§ **REQUIRED WORK**: Below are the records; give again exactly the line with "BUZZER1 pin IO: D1 -> D4", the line with "RADIO3 pin MOSI: D32 -> D23", and each line that lies between them, and nothing besides.

[Structured diff data]
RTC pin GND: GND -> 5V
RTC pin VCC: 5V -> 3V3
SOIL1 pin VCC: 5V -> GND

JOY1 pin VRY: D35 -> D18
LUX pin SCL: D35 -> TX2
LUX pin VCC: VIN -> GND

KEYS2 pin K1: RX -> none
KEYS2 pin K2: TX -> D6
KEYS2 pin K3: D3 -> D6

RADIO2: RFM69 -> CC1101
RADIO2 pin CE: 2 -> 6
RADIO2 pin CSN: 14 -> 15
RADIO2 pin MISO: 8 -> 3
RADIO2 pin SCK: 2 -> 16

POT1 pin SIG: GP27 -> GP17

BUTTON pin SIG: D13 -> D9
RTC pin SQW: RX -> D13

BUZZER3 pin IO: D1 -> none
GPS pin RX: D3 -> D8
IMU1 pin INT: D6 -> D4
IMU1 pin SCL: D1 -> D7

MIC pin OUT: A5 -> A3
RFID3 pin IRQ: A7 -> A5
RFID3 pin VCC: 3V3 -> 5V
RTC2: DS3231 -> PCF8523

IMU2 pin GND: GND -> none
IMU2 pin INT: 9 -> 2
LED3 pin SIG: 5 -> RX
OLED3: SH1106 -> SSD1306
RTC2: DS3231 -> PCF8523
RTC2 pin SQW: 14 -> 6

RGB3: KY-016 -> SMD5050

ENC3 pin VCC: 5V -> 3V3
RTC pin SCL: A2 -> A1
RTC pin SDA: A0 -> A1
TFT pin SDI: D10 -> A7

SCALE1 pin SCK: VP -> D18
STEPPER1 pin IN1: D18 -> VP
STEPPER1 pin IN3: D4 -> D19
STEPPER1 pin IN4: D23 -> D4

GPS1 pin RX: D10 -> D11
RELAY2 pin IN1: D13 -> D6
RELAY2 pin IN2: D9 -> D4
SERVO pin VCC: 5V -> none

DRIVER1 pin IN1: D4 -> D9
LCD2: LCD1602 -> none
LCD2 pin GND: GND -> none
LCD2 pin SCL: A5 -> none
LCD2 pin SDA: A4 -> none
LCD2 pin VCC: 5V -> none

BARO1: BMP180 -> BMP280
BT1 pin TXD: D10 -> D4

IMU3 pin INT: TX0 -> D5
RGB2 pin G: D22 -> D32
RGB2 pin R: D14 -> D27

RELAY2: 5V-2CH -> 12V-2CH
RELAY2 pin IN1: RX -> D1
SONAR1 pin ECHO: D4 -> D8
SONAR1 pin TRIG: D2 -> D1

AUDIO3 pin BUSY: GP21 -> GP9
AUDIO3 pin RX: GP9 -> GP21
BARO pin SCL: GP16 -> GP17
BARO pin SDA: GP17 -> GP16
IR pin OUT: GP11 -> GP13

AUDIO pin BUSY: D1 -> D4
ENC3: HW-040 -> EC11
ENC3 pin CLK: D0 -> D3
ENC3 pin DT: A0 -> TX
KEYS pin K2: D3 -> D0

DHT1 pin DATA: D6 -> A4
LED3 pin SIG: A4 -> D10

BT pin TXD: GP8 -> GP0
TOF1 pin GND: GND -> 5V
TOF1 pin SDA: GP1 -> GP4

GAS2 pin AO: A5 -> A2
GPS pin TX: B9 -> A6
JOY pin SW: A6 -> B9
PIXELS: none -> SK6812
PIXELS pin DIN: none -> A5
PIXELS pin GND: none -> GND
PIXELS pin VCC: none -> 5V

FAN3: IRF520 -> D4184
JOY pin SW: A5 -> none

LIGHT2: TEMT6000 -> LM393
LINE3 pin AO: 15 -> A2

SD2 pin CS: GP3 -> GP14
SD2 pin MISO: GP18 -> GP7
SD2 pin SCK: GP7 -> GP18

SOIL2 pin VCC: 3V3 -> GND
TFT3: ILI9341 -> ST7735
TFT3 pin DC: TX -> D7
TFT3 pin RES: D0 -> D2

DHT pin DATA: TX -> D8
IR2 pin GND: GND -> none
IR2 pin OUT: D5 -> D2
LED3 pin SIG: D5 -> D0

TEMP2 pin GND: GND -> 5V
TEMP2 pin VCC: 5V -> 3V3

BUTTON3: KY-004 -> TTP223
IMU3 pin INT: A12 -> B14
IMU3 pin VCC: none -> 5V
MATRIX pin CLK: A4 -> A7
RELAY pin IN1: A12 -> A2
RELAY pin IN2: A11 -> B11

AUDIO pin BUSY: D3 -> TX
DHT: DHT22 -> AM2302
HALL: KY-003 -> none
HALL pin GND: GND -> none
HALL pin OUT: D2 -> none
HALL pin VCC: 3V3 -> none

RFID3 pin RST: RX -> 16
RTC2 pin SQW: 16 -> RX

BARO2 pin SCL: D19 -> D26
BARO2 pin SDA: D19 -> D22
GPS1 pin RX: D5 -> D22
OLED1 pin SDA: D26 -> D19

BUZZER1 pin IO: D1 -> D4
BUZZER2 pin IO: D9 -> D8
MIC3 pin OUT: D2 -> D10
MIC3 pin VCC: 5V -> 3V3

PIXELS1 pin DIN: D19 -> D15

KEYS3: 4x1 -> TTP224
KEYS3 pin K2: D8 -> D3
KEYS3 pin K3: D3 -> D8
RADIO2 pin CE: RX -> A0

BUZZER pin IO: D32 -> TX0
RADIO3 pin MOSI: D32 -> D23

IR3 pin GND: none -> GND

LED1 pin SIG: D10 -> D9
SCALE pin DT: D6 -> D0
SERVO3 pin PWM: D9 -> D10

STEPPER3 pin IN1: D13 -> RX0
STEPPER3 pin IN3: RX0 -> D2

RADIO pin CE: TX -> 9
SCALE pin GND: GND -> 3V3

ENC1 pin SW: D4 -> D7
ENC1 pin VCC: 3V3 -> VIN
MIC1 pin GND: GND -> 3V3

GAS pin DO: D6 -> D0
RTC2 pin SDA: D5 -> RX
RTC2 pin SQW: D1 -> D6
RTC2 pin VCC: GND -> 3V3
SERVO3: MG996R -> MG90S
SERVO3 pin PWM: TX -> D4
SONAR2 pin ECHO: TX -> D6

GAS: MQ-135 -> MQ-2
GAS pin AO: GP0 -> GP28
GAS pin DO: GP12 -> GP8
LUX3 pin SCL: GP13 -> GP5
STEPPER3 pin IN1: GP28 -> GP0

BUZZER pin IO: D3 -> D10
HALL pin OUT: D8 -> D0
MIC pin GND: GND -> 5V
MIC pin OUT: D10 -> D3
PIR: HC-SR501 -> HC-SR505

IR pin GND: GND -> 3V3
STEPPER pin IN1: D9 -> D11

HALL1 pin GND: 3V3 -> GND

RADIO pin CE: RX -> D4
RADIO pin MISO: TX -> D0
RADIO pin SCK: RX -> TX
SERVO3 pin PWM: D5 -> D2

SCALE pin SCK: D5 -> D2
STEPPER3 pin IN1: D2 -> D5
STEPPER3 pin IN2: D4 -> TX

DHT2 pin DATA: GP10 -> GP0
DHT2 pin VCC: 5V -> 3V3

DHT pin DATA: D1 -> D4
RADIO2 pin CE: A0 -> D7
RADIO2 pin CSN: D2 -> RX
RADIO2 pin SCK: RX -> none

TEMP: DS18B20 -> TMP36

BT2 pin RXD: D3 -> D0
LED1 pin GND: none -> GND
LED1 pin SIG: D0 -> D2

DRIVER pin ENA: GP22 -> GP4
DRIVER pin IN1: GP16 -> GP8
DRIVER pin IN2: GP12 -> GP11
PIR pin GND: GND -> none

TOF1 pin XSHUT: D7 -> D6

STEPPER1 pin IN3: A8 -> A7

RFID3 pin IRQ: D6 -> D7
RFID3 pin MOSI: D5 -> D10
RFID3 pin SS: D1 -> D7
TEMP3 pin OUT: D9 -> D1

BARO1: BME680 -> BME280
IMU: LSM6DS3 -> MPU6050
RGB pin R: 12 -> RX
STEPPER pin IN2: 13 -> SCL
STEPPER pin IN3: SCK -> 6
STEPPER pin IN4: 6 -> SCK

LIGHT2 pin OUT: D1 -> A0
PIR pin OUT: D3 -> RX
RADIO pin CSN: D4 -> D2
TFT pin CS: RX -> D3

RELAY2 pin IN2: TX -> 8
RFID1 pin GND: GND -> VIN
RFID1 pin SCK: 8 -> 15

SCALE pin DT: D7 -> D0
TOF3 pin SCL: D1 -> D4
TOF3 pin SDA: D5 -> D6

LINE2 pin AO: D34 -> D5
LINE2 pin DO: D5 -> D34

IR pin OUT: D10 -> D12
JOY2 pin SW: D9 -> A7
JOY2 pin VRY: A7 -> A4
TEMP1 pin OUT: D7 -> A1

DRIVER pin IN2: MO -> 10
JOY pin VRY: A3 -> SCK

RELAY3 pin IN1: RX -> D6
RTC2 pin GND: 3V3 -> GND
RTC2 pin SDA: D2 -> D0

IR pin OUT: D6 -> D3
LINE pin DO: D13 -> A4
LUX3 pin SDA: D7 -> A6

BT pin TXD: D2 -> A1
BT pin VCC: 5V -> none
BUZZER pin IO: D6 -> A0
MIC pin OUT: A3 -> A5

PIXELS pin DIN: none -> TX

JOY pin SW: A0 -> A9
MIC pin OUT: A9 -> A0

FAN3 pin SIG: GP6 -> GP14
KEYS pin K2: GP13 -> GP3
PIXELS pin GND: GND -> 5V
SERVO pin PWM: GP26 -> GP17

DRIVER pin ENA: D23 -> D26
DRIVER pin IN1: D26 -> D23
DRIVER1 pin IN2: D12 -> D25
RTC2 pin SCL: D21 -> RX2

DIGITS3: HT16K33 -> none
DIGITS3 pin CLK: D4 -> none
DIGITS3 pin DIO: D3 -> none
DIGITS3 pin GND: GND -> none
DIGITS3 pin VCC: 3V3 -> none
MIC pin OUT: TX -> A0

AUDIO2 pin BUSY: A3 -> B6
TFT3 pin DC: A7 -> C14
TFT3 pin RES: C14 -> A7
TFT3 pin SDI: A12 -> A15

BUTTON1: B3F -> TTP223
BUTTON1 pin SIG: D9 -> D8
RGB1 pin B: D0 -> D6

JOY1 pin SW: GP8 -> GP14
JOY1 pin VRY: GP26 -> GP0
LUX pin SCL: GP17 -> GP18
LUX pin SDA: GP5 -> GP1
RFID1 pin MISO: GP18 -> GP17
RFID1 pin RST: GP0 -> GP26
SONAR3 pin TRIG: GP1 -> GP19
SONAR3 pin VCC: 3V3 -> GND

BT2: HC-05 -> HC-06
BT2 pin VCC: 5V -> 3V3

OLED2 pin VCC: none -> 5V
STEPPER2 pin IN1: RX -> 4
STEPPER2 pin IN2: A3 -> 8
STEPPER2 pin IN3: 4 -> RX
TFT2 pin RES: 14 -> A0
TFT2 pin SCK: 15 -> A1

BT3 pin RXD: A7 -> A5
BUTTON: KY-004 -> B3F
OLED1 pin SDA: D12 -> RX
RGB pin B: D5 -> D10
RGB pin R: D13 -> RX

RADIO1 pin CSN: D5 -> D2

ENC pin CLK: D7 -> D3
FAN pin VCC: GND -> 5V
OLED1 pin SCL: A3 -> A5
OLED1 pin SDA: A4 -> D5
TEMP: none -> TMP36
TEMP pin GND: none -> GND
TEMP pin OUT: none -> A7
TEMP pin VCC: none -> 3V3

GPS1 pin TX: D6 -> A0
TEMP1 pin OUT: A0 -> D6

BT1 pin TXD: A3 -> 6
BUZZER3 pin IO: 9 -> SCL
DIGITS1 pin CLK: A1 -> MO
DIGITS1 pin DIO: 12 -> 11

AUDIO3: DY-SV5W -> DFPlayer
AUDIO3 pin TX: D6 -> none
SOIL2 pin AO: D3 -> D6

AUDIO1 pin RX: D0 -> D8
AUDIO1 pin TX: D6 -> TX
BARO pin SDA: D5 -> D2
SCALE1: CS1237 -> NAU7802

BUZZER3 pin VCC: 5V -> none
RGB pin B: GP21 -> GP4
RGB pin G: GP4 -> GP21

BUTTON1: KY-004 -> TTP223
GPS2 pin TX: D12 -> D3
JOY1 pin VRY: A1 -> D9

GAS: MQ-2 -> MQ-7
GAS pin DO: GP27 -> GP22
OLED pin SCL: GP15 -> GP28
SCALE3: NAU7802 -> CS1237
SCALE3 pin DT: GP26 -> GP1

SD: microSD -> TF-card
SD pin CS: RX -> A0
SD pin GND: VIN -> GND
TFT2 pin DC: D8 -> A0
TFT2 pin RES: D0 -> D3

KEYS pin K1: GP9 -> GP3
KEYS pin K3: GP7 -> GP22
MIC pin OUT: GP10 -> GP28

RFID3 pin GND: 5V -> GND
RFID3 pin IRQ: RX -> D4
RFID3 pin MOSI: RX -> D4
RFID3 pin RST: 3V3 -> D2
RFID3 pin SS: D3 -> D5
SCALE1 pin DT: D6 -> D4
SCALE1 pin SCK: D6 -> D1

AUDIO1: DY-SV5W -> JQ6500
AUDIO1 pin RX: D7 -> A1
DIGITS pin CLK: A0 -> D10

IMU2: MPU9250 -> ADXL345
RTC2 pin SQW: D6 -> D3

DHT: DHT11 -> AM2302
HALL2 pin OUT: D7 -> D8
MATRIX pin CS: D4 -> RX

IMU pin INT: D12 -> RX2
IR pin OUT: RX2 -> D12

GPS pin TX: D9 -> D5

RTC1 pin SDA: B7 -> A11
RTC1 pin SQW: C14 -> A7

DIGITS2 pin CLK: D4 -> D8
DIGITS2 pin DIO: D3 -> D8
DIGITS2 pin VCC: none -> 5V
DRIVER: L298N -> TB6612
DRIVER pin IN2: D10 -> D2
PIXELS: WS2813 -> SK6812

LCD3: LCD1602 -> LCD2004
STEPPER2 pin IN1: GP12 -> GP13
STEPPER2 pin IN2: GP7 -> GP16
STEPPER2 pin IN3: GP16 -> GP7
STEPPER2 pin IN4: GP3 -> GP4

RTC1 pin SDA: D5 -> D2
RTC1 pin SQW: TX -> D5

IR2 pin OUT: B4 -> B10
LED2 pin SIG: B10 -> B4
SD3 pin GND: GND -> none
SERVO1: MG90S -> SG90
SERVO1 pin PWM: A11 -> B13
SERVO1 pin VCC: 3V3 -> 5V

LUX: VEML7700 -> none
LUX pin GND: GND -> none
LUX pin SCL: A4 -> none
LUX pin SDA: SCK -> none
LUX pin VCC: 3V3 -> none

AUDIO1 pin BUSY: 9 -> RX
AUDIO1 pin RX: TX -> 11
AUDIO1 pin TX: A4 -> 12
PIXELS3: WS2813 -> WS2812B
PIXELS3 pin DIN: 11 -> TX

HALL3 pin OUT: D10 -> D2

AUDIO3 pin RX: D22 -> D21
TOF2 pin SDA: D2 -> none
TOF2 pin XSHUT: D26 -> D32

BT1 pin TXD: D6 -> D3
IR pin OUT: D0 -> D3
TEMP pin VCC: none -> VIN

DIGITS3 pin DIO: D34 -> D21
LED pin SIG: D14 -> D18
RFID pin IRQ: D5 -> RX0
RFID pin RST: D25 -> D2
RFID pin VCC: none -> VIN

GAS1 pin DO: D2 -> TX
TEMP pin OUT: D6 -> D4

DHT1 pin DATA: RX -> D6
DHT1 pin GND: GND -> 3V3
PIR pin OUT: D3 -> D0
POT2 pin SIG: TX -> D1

§ **SOLUTION TO THE EXERCISE**:
BUZZER1 pin IO: D1 -> D4
BUZZER2 pin IO: D9 -> D8
MIC3 pin OUT: D2 -> D10
MIC3 pin VCC: 5V -> 3V3

PIXELS1 pin DIN: D19 -> D15

KEYS3: 4x1 -> TTP224
KEYS3 pin K2: D8 -> D3
KEYS3 pin K3: D3 -> D8
RADIO2 pin CE: RX -> A0

BUZZER pin IO: D32 -> TX0
RADIO3 pin MOSI: D32 -> D23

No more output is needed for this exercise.